-- WORK REQUEST --
Which lines below contain the word "turquoise"? Copy each one.

Stored entries
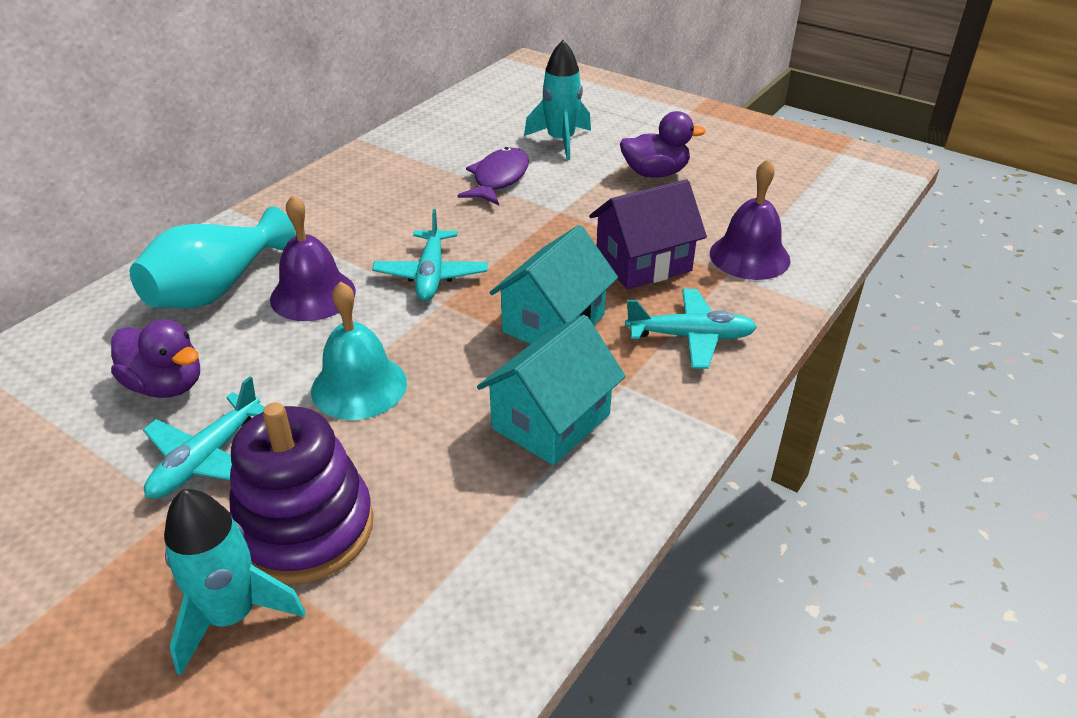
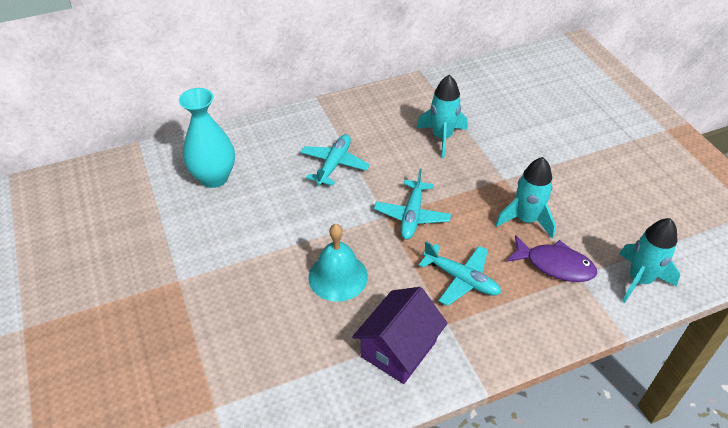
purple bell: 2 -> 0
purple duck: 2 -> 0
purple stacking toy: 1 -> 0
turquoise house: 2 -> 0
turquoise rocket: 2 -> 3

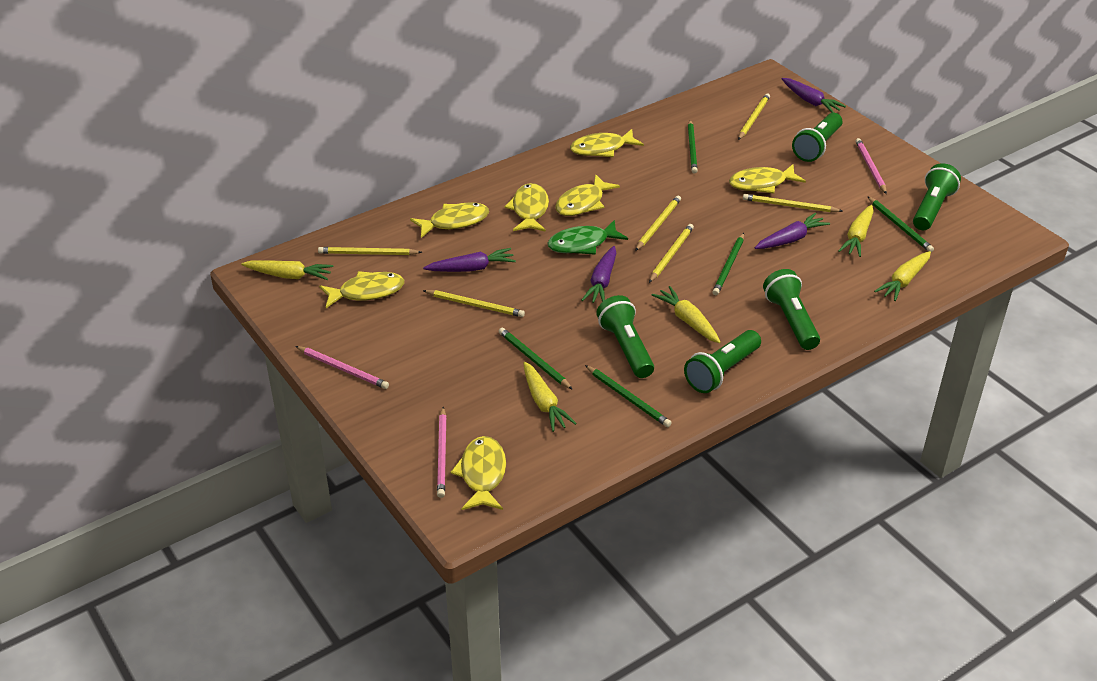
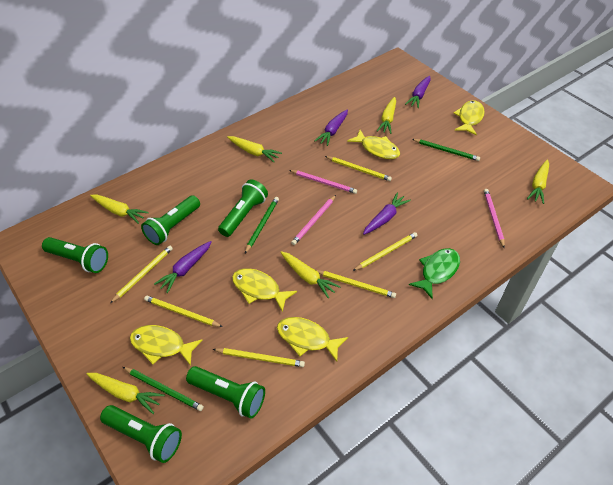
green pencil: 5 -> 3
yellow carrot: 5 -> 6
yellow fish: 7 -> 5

-- TASK RESULT --
turquoise house: 2 -> 0
turquoise rocket: 2 -> 3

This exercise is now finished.